<<<<

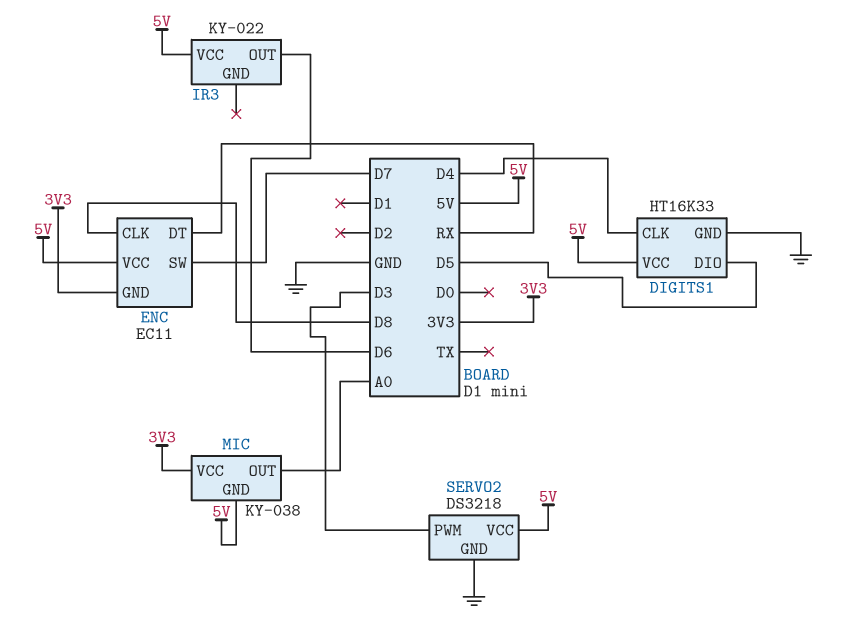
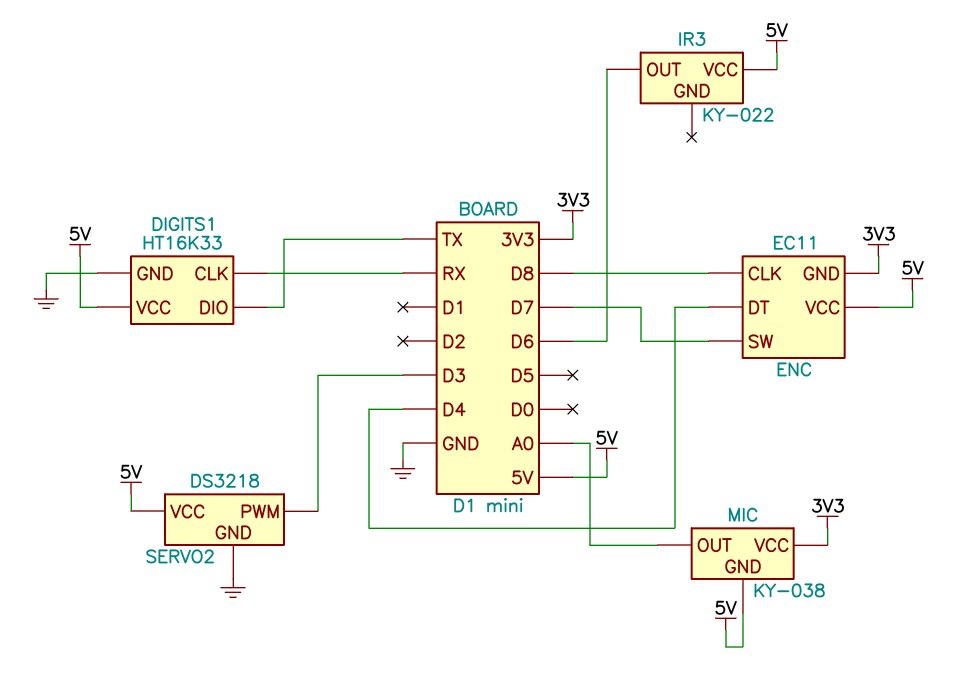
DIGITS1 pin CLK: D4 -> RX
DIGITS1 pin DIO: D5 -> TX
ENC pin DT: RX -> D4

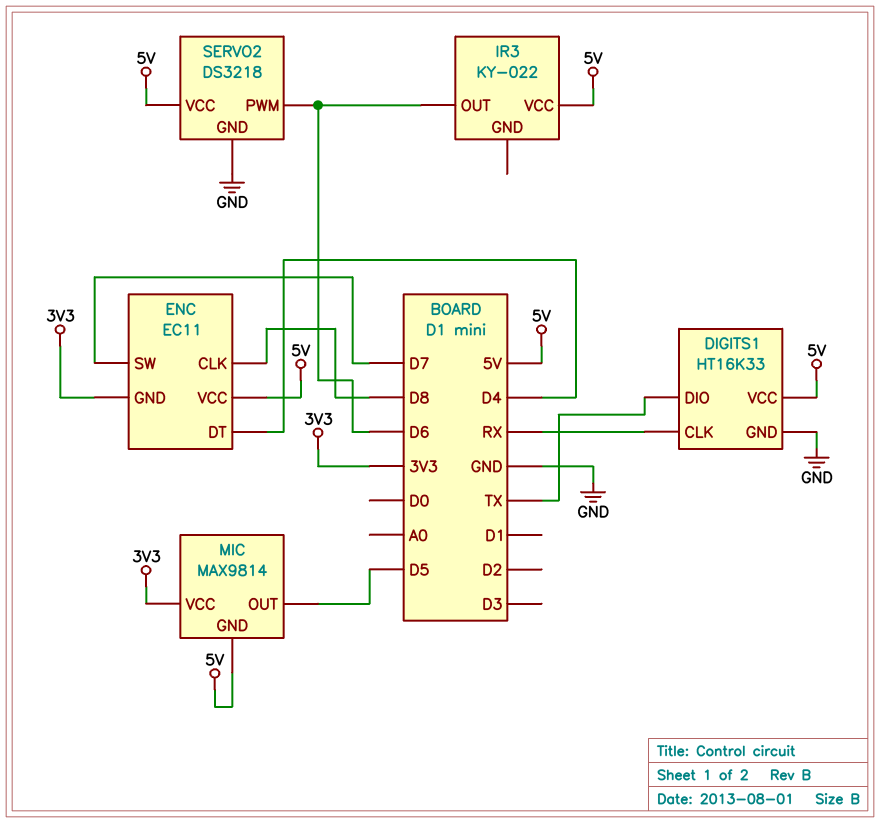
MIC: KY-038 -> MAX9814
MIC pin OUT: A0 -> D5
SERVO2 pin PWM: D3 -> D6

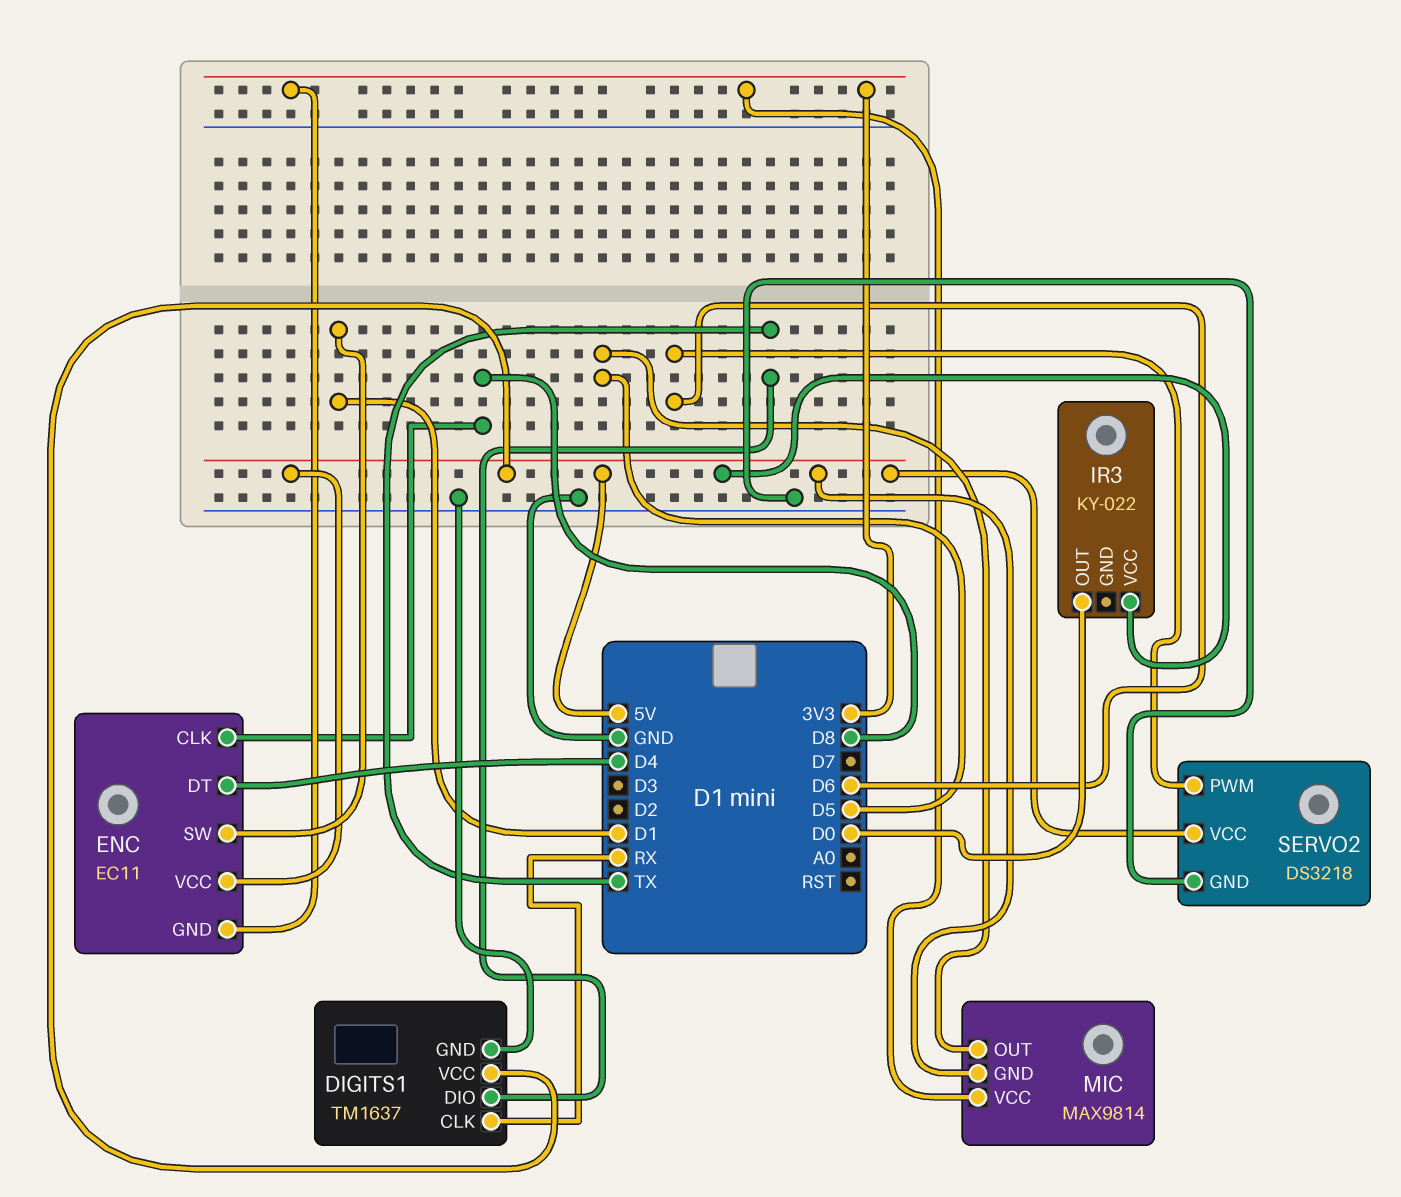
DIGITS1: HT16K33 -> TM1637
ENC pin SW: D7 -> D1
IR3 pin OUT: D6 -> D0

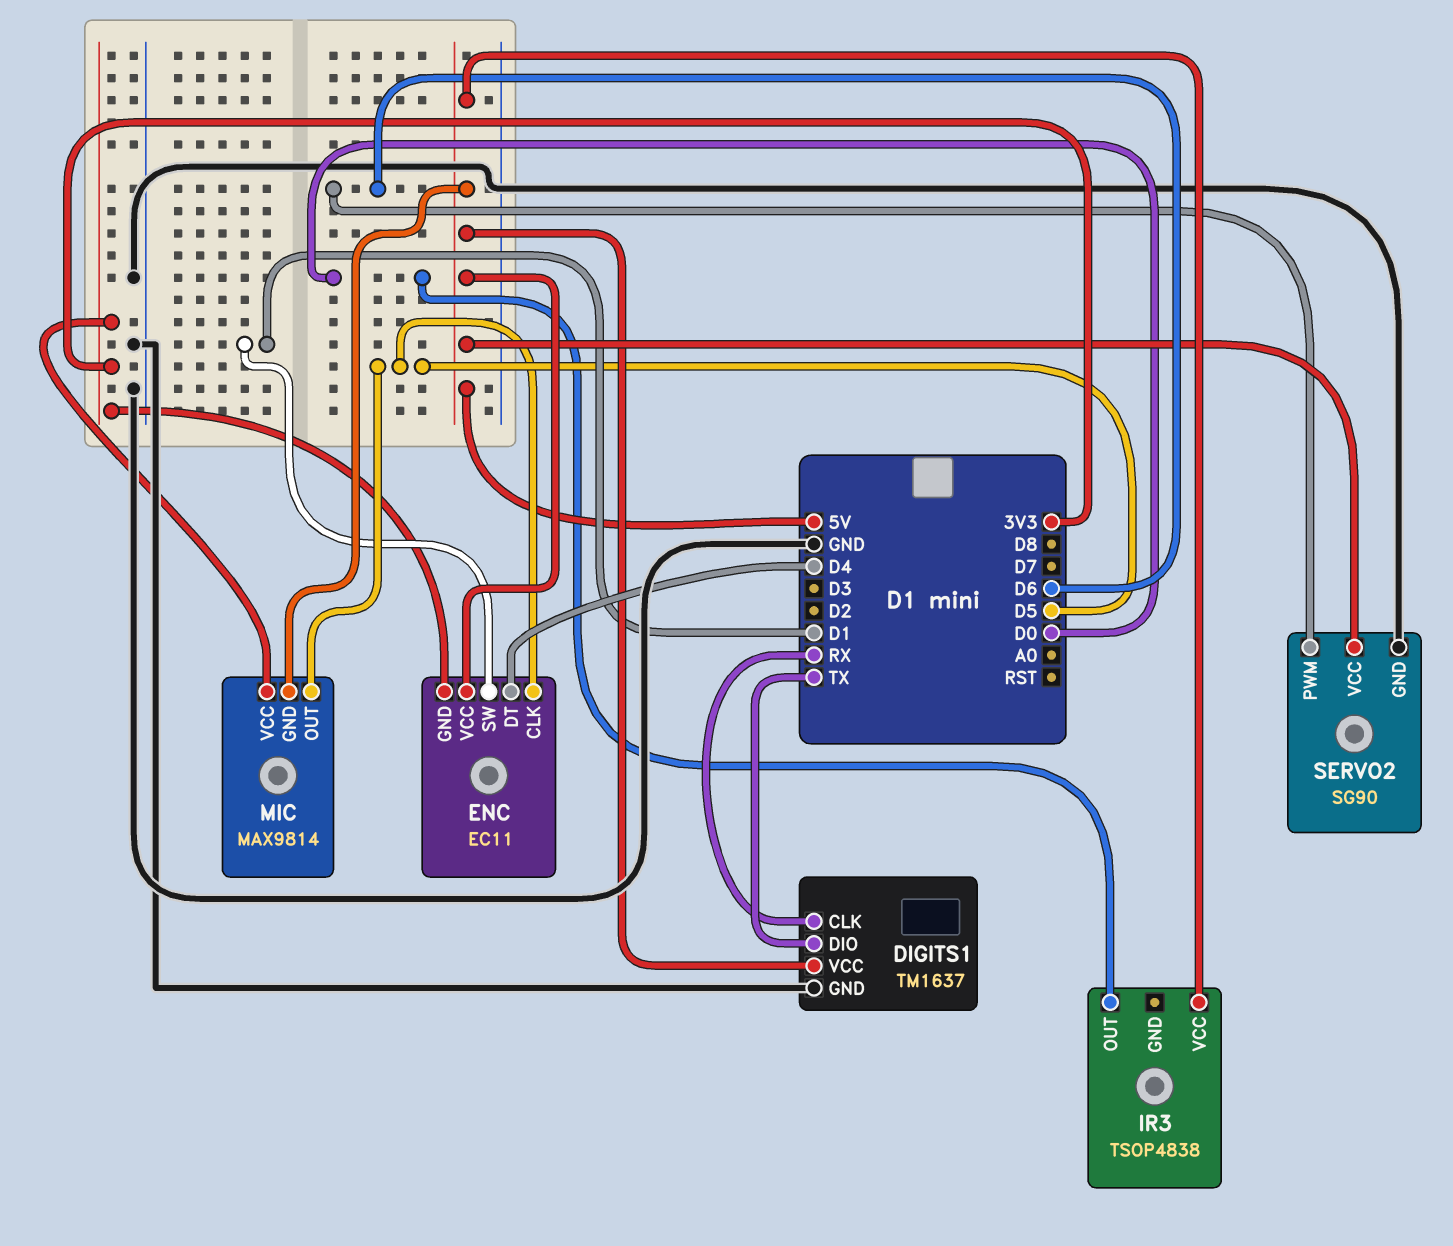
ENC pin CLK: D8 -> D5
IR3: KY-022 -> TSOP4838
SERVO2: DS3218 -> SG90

>>>>
<<<<

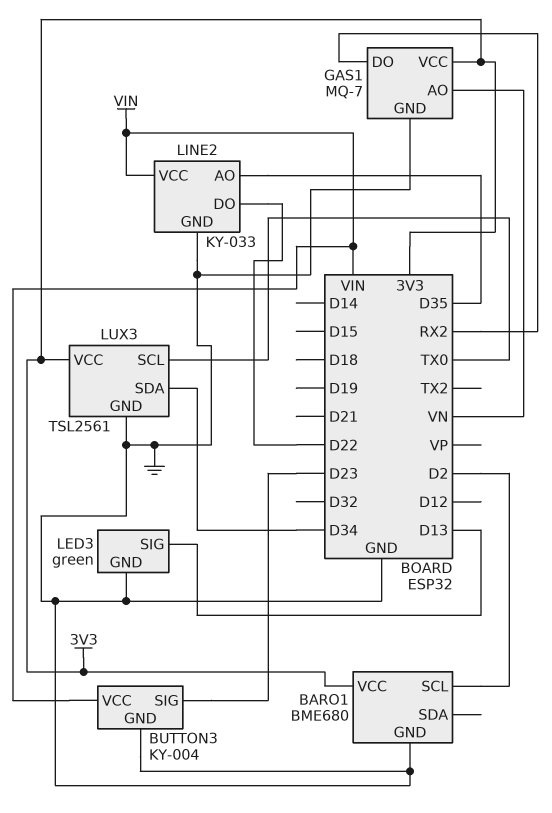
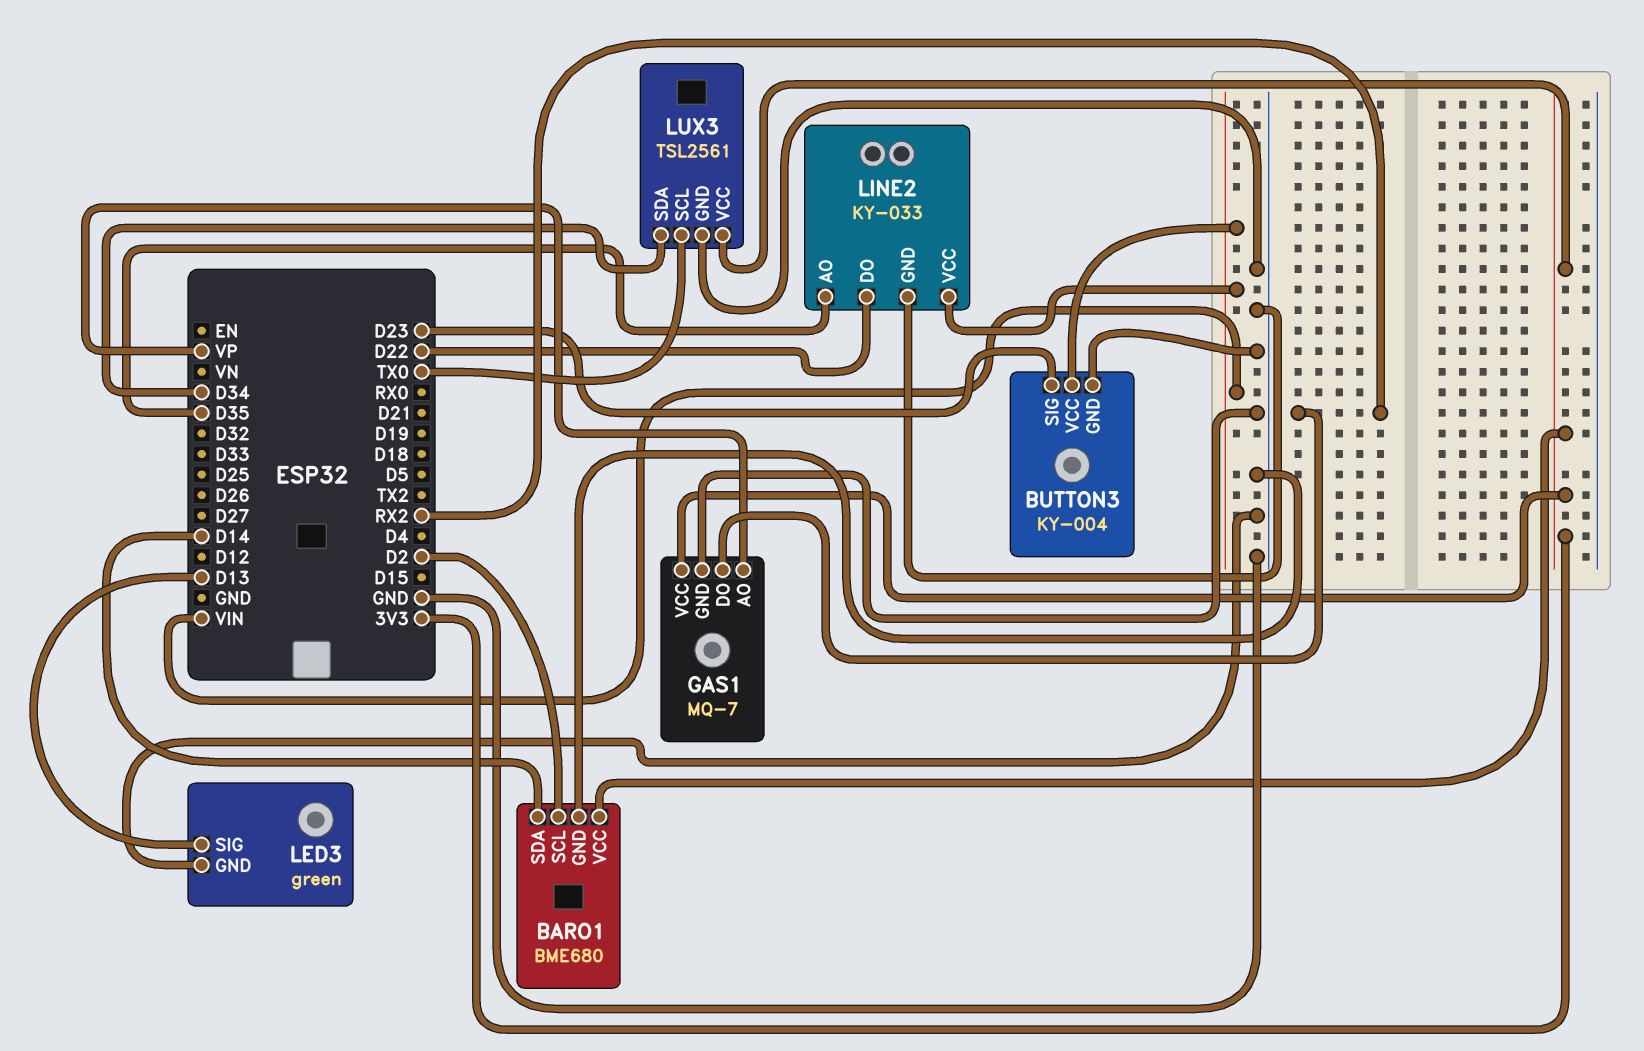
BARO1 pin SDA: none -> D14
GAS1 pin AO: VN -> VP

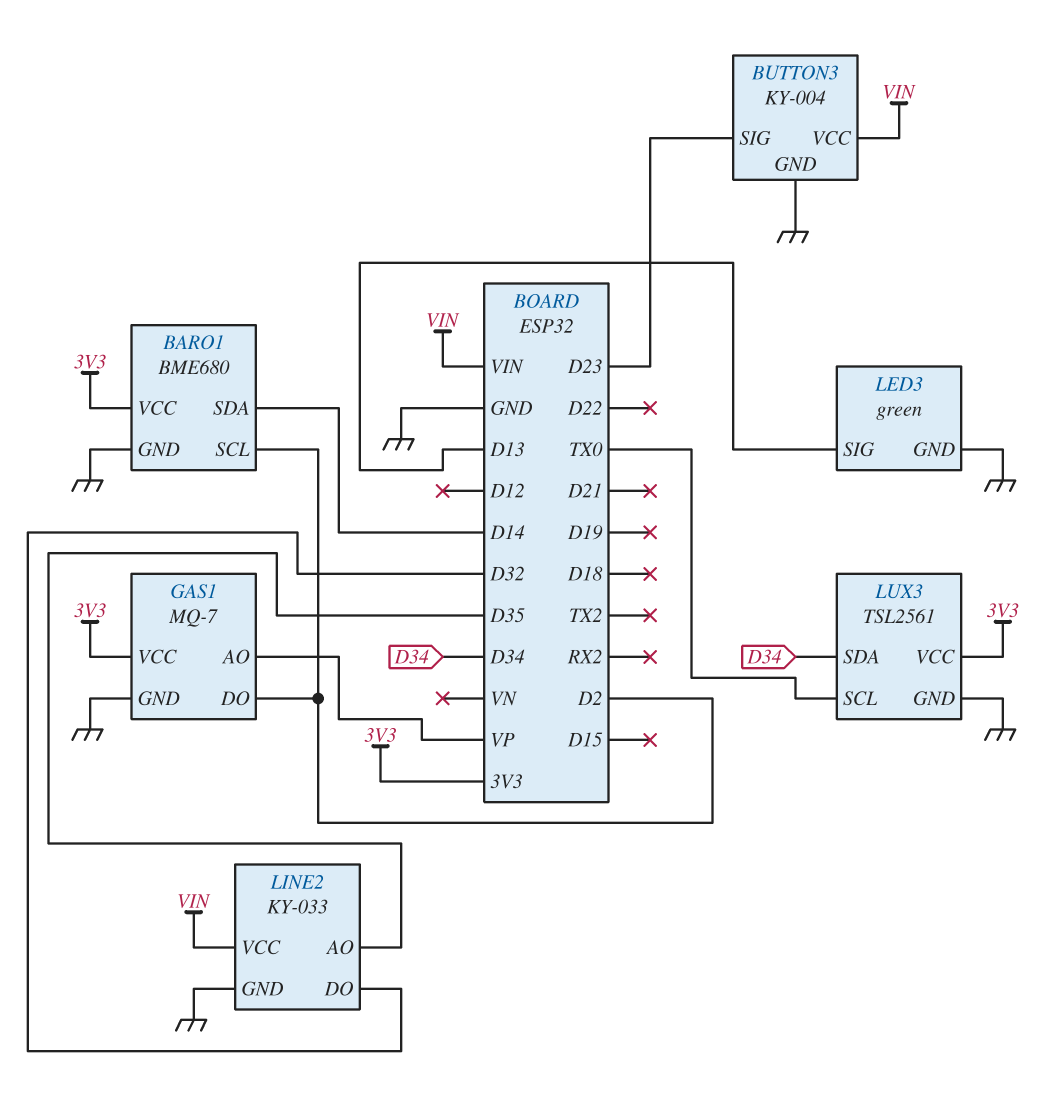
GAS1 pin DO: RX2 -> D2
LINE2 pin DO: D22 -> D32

>>>>

Exercise details:
Leaving every picture aside, reproduce exactly the lines above from the one with "DIGITS1 pin CLK: D4 -> RX" up to and including the one with "SERVO2: DS3218 -> SG90", and no others.

Response area:
DIGITS1 pin CLK: D4 -> RX
DIGITS1 pin DIO: D5 -> TX
ENC pin DT: RX -> D4

MIC: KY-038 -> MAX9814
MIC pin OUT: A0 -> D5
SERVO2 pin PWM: D3 -> D6

DIGITS1: HT16K33 -> TM1637
ENC pin SW: D7 -> D1
IR3 pin OUT: D6 -> D0

ENC pin CLK: D8 -> D5
IR3: KY-022 -> TSOP4838
SERVO2: DS3218 -> SG90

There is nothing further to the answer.